--- EXERCISE GOAL ---
Using the data beneath this instruction, retype only the lines from the one that contains "camera: 25 degrees left, 20 degrees down" down to the one that contains "camera: 95 degrees right, 0 degrees up", both included, exactly as they appear.

*** Opening of EXERCISE MATERIALS ***

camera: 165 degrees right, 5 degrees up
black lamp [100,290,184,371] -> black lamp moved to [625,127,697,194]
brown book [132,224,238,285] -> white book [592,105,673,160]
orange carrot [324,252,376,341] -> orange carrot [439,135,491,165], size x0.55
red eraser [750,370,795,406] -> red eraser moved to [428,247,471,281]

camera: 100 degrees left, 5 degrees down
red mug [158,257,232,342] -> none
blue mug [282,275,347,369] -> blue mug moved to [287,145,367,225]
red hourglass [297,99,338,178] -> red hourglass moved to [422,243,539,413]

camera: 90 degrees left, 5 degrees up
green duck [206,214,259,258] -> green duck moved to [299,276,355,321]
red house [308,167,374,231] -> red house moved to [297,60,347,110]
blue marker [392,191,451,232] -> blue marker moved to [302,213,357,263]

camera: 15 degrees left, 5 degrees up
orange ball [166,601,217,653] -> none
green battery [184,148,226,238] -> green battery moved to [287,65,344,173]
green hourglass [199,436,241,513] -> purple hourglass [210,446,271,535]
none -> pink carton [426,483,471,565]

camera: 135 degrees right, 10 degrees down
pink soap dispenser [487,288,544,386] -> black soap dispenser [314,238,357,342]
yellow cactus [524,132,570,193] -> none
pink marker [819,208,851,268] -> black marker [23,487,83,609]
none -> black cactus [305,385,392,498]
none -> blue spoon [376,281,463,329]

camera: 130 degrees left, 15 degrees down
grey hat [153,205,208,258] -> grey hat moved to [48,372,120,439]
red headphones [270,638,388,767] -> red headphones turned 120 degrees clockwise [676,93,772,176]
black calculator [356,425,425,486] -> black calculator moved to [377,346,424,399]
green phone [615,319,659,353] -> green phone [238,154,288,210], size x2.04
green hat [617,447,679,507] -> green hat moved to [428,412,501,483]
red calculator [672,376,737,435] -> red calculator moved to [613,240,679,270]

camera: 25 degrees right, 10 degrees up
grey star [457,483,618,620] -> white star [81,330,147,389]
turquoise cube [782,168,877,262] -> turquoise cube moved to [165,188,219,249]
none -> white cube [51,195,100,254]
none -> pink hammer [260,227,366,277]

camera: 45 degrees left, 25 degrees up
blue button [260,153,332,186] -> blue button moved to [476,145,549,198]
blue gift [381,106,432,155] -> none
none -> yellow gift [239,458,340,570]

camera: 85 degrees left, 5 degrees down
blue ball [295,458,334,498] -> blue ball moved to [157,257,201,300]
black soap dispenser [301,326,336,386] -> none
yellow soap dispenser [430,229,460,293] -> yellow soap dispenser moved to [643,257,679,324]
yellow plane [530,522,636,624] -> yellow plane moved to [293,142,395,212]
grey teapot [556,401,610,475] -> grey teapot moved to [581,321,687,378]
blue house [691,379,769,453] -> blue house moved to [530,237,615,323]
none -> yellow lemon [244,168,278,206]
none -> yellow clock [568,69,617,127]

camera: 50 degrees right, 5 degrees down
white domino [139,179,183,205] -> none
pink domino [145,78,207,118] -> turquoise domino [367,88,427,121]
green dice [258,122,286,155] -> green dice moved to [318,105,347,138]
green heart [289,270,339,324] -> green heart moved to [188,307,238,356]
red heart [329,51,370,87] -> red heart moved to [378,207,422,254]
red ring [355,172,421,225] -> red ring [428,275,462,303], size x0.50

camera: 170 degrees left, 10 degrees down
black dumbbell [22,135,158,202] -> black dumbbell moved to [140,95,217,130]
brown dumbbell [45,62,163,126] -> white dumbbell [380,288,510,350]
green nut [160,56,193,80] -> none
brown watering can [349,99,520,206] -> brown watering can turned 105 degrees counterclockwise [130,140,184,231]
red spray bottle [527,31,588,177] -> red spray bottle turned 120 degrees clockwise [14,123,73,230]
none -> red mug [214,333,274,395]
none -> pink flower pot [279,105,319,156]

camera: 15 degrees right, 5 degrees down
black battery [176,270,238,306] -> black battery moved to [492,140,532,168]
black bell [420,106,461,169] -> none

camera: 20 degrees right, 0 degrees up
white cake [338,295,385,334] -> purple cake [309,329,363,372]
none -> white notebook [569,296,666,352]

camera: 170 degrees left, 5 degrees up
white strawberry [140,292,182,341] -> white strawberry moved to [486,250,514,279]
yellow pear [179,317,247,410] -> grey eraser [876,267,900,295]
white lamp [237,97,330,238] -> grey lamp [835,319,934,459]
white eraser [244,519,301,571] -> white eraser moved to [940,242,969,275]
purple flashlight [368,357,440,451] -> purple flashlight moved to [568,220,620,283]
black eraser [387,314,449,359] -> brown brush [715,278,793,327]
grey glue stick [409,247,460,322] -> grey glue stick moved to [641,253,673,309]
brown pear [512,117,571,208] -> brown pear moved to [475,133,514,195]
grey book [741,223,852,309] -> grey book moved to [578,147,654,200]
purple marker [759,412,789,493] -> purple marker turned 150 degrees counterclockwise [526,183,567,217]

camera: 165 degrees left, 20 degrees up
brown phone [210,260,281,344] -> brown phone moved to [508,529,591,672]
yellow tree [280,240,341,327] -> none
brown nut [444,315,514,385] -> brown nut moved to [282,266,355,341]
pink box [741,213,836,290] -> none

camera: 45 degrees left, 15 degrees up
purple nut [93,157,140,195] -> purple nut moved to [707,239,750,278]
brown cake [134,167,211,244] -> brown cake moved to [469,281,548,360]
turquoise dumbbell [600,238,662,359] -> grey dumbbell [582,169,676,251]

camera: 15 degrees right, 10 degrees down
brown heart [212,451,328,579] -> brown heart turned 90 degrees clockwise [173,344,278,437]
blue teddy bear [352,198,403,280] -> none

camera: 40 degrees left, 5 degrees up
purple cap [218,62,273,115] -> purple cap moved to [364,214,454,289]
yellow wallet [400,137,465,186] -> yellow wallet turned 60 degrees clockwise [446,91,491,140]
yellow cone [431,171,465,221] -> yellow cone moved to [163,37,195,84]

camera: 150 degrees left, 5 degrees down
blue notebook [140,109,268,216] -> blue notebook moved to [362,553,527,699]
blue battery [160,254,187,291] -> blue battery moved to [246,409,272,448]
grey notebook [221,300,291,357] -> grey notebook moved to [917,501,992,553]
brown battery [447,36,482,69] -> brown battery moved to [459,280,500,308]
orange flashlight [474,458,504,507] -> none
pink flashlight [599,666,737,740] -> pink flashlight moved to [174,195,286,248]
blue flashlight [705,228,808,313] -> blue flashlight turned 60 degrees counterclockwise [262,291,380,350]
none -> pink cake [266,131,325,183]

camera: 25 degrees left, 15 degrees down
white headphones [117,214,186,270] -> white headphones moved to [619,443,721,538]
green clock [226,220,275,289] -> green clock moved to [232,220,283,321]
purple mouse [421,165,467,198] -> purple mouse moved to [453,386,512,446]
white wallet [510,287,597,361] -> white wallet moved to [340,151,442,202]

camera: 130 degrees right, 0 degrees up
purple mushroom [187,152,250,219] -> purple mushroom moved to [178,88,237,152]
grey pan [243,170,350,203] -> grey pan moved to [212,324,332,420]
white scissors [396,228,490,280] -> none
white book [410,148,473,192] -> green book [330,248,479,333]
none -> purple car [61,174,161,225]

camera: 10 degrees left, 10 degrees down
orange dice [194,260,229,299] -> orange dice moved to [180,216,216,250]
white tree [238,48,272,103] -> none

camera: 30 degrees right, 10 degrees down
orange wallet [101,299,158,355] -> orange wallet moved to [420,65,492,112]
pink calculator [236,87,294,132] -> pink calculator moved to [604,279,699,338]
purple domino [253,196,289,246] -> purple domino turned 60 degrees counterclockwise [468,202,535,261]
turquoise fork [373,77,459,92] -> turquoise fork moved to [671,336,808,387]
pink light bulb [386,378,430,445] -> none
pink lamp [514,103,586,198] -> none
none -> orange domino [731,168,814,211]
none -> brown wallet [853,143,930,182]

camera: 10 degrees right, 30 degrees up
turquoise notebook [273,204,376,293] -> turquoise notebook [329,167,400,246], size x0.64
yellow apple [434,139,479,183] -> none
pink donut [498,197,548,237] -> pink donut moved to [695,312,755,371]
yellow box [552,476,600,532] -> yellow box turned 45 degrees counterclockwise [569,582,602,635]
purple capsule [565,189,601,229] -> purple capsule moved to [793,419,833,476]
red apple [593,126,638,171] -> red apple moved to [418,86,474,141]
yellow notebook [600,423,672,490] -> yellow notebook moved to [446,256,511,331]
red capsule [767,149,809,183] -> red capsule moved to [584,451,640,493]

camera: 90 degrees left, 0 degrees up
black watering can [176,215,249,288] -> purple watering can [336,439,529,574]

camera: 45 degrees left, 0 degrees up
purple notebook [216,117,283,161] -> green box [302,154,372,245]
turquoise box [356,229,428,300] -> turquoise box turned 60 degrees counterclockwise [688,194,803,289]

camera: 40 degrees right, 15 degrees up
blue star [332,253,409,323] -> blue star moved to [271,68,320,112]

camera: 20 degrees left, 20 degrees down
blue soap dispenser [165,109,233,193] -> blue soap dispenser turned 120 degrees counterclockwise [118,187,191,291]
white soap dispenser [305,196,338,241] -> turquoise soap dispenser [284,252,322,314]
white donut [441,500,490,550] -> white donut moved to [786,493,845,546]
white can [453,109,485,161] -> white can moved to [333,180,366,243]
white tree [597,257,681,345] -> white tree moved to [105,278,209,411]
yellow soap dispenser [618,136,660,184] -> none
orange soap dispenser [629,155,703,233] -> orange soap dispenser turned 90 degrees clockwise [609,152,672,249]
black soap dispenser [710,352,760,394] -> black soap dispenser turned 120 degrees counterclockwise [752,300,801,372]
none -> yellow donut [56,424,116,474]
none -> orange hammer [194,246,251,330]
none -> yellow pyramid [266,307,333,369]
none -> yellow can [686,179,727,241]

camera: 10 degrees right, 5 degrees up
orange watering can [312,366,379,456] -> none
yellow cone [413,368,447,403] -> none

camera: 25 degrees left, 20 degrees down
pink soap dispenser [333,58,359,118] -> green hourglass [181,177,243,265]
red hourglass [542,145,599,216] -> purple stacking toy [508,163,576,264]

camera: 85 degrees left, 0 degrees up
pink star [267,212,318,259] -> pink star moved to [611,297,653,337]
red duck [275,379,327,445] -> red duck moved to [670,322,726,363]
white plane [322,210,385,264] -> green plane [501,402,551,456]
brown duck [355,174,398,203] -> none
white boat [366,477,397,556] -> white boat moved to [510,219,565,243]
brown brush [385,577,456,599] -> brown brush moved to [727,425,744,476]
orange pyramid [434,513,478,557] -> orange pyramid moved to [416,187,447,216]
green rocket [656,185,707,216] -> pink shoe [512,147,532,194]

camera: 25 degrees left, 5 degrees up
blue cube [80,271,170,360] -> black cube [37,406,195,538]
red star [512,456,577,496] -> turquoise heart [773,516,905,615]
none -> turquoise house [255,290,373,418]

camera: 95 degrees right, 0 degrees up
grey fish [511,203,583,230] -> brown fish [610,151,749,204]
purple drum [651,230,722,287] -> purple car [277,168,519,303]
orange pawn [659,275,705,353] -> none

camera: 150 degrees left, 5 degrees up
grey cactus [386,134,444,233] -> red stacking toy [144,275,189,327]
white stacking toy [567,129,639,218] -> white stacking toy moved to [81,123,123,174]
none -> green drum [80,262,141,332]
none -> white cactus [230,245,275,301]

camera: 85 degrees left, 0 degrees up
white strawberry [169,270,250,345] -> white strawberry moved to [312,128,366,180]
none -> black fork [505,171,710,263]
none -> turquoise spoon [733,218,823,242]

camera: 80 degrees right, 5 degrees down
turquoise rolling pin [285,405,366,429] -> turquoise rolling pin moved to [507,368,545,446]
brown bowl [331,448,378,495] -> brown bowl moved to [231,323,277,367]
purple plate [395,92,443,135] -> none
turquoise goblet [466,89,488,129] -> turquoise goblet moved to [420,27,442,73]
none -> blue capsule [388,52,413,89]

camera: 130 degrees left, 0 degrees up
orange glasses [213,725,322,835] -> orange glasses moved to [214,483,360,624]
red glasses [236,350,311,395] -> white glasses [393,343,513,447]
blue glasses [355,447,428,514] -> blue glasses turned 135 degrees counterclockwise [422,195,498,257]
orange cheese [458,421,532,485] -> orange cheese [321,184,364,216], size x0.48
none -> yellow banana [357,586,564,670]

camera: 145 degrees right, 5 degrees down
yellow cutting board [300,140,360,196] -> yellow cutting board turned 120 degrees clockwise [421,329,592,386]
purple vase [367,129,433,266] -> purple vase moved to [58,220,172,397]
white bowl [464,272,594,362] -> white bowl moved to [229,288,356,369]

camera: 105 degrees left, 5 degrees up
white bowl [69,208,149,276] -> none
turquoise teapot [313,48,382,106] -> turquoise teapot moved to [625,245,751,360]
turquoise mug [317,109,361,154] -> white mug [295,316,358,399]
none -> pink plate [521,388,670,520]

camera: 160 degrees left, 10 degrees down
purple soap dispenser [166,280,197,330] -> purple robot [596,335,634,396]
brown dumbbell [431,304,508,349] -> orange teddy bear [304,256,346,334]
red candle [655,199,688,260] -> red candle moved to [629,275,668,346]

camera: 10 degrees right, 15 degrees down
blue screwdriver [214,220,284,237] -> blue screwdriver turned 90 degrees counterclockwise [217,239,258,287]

*** Close of EXERCISE MATERIALS ***

--- FINISHED TASK ---
camera: 25 degrees left, 20 degrees down
pink soap dispenser [333,58,359,118] -> green hourglass [181,177,243,265]
red hourglass [542,145,599,216] -> purple stacking toy [508,163,576,264]

camera: 85 degrees left, 0 degrees up
pink star [267,212,318,259] -> pink star moved to [611,297,653,337]
red duck [275,379,327,445] -> red duck moved to [670,322,726,363]
white plane [322,210,385,264] -> green plane [501,402,551,456]
brown duck [355,174,398,203] -> none
white boat [366,477,397,556] -> white boat moved to [510,219,565,243]
brown brush [385,577,456,599] -> brown brush moved to [727,425,744,476]
orange pyramid [434,513,478,557] -> orange pyramid moved to [416,187,447,216]
green rocket [656,185,707,216] -> pink shoe [512,147,532,194]

camera: 25 degrees left, 5 degrees up
blue cube [80,271,170,360] -> black cube [37,406,195,538]
red star [512,456,577,496] -> turquoise heart [773,516,905,615]
none -> turquoise house [255,290,373,418]

camera: 95 degrees right, 0 degrees up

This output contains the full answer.